*Directions*
Any image found in the entries is to be skipped; the rest is returned word for word.
>>
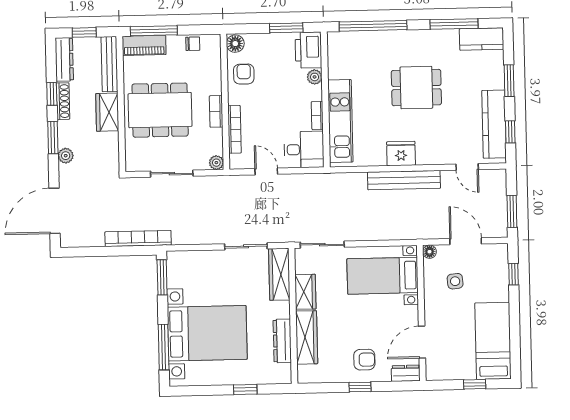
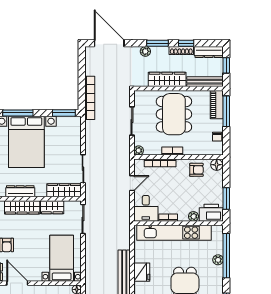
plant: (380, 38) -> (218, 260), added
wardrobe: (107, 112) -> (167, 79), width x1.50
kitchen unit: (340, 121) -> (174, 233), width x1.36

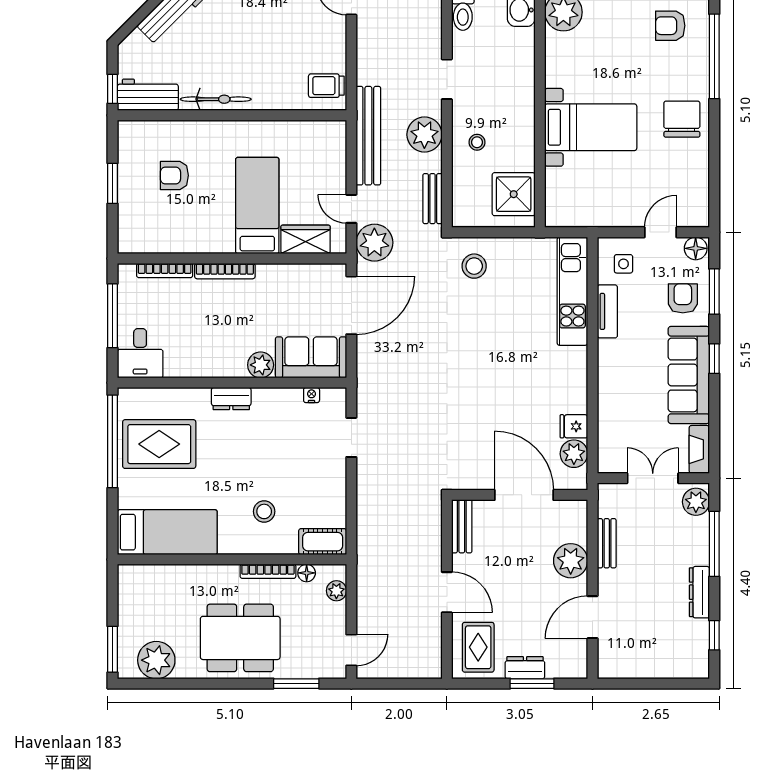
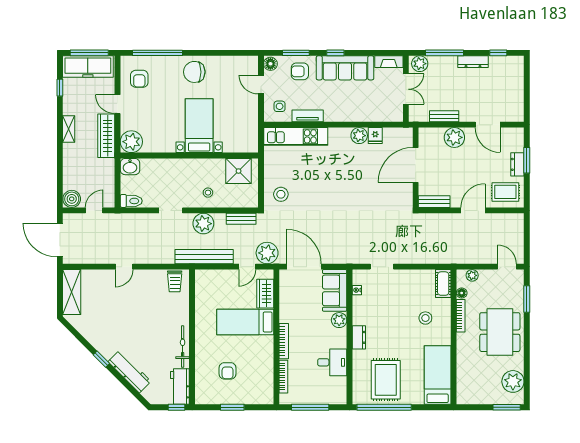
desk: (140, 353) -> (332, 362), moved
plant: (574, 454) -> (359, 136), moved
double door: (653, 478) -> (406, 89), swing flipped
<<
*Output of the exercise*
plant: (380, 38) -> (218, 260), added
wardrobe: (107, 112) -> (167, 79), width x1.50
kitchen unit: (340, 121) -> (174, 233), width x1.36

desk: (140, 353) -> (332, 362), moved
plant: (574, 454) -> (359, 136), moved
double door: (653, 478) -> (406, 89), swing flipped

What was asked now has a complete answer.